Exercise: Write each line below back out exactly, omitting its pictures.

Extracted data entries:
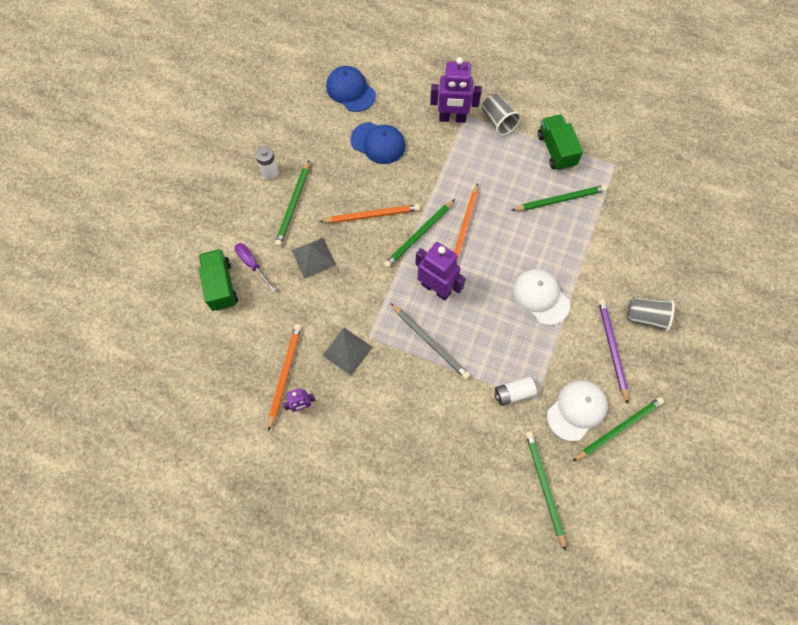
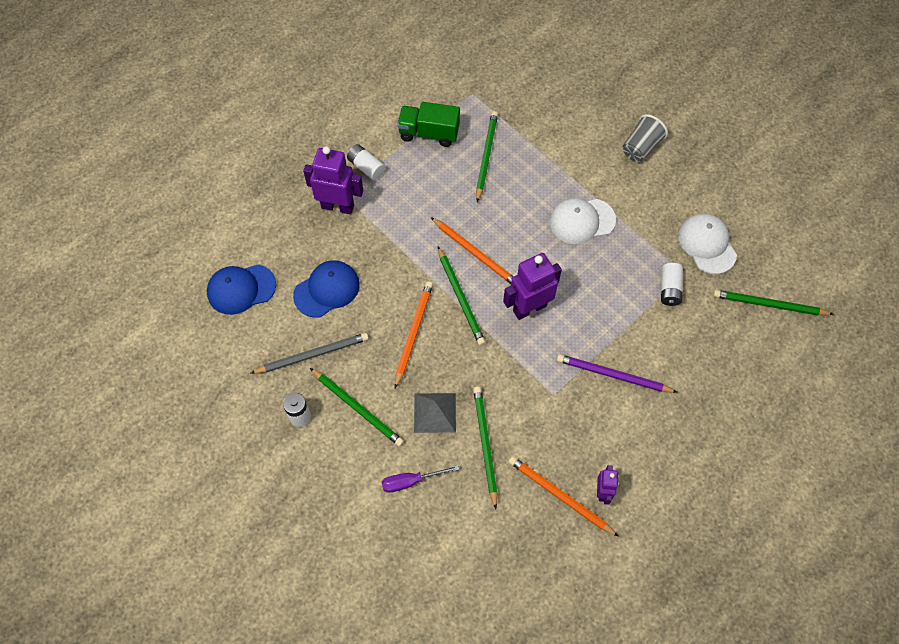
camera: 65 degrees left, 5 degrees down
green truck [199,249,238,311] -> none
grey pyramid [322,328,373,376] -> none
grey pencil [391,303,470,379] -> grey pencil moved to [250,333,369,374]
purple robot [430,57,482,123] -> purple robot turned 105 degrees counterclockwise [303,146,363,214]
grey cup [482,94,521,136] -> white battery [347,144,385,180]
green pencil [573,397,664,461] -> green pencil moved to [473,387,497,509]
purple pencil [598,299,628,404] -> purple pencil moved to [557,354,677,393]

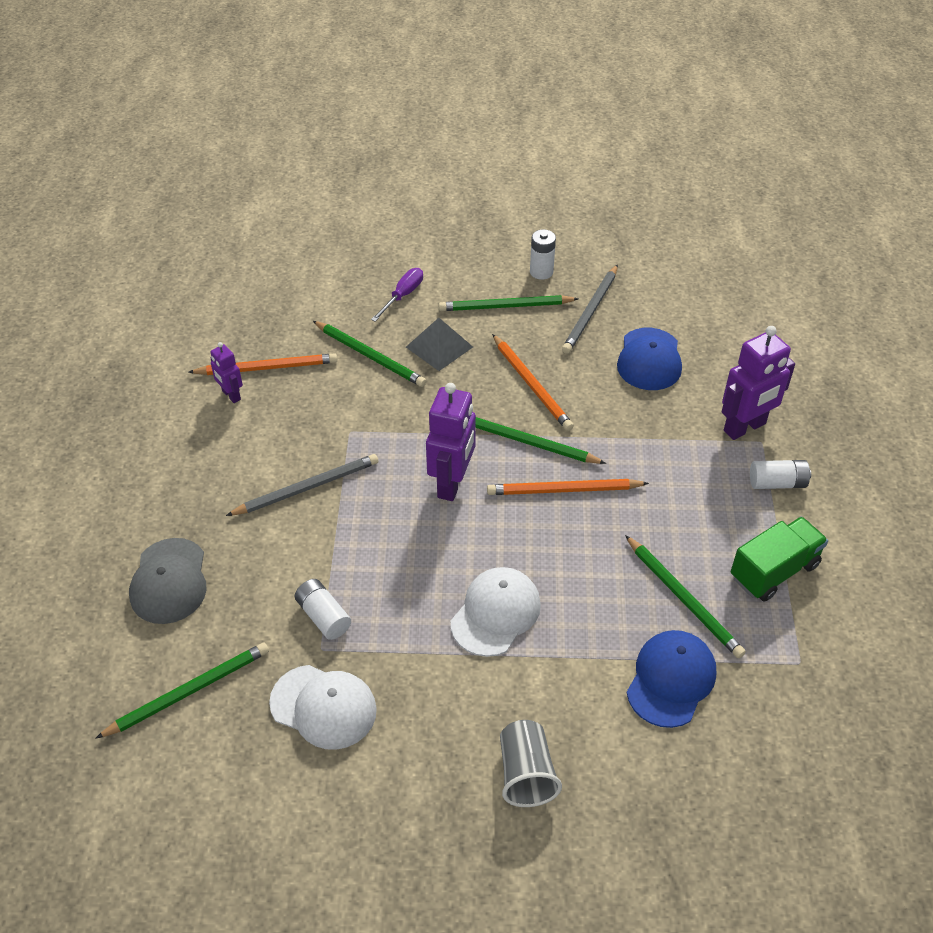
camera: 135 degrees right, 15 degrees down
blue cap [207,264,276,315] -> blue cap moved to [626,630,716,728]
purple pencil [557,354,677,393] -> grey pencil [226,454,378,516]
none -> grey cap [129,538,207,624]

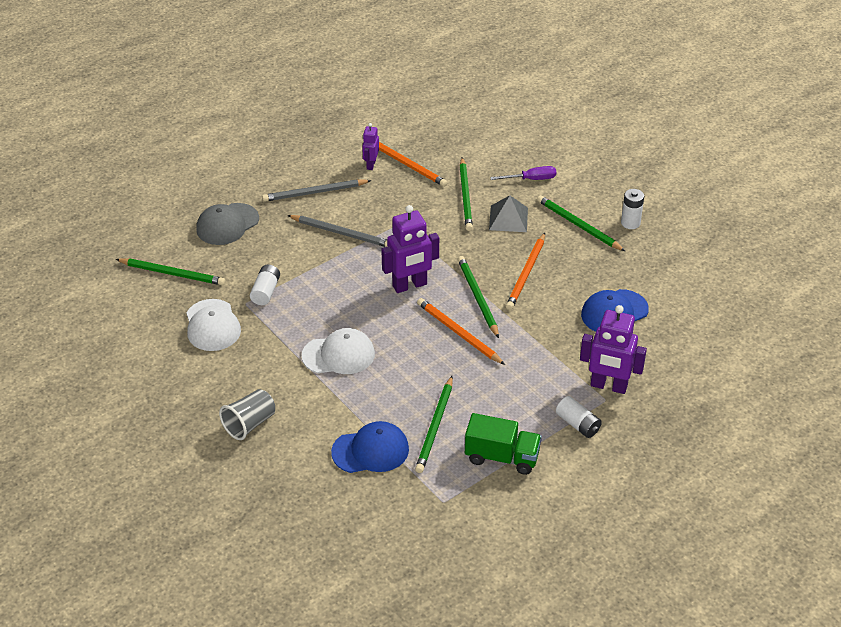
camera: 50 degrees right, 5 degrees down
grey pencil [562,264,618,354] -> grey pencil moved to [262,179,371,202]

Finished task:
camera: 65 degrees left, 5 degrees down
green truck [199,249,238,311] -> none
grey pyramid [322,328,373,376] -> none
grey pencil [391,303,470,379] -> grey pencil moved to [250,333,369,374]
purple robot [430,57,482,123] -> purple robot turned 105 degrees counterclockwise [303,146,363,214]
grey cup [482,94,521,136] -> white battery [347,144,385,180]
green pencil [573,397,664,461] -> green pencil moved to [473,387,497,509]
purple pencil [598,299,628,404] -> purple pencil moved to [557,354,677,393]

camera: 135 degrees right, 15 degrees down
blue cap [207,264,276,315] -> blue cap moved to [626,630,716,728]
purple pencil [557,354,677,393] -> grey pencil [226,454,378,516]
none -> grey cap [129,538,207,624]

camera: 50 degrees right, 5 degrees down
grey pencil [562,264,618,354] -> grey pencil moved to [262,179,371,202]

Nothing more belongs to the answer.